• _Problem requirements_: Would you set down every line of the data below exactly as it reads?

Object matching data
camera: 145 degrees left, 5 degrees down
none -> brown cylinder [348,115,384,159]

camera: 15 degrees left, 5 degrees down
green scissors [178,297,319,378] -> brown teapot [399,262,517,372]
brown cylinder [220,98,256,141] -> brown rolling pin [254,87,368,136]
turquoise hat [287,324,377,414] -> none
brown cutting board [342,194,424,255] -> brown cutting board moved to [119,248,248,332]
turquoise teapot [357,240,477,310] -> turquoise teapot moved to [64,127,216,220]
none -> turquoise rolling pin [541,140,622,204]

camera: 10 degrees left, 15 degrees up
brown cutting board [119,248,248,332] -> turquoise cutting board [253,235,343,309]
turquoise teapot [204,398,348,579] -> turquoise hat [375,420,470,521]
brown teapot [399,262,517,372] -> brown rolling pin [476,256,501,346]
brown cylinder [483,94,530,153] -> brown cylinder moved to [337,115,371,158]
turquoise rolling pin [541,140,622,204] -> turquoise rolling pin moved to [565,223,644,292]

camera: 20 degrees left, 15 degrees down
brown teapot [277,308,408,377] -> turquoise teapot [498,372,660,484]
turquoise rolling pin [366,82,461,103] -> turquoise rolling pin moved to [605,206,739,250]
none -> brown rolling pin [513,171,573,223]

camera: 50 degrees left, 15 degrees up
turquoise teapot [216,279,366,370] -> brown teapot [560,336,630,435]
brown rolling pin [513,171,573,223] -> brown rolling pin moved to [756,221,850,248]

• _Expected answer_:
camera: 145 degrees left, 5 degrees down
none -> brown cylinder [348,115,384,159]

camera: 15 degrees left, 5 degrees down
green scissors [178,297,319,378] -> brown teapot [399,262,517,372]
brown cylinder [220,98,256,141] -> brown rolling pin [254,87,368,136]
turquoise hat [287,324,377,414] -> none
brown cutting board [342,194,424,255] -> brown cutting board moved to [119,248,248,332]
turquoise teapot [357,240,477,310] -> turquoise teapot moved to [64,127,216,220]
none -> turquoise rolling pin [541,140,622,204]

camera: 10 degrees left, 15 degrees up
brown cutting board [119,248,248,332] -> turquoise cutting board [253,235,343,309]
turquoise teapot [204,398,348,579] -> turquoise hat [375,420,470,521]
brown teapot [399,262,517,372] -> brown rolling pin [476,256,501,346]
brown cylinder [483,94,530,153] -> brown cylinder moved to [337,115,371,158]
turquoise rolling pin [541,140,622,204] -> turquoise rolling pin moved to [565,223,644,292]

camera: 20 degrees left, 15 degrees down
brown teapot [277,308,408,377] -> turquoise teapot [498,372,660,484]
turquoise rolling pin [366,82,461,103] -> turquoise rolling pin moved to [605,206,739,250]
none -> brown rolling pin [513,171,573,223]

camera: 50 degrees left, 15 degrees up
turquoise teapot [216,279,366,370] -> brown teapot [560,336,630,435]
brown rolling pin [513,171,573,223] -> brown rolling pin moved to [756,221,850,248]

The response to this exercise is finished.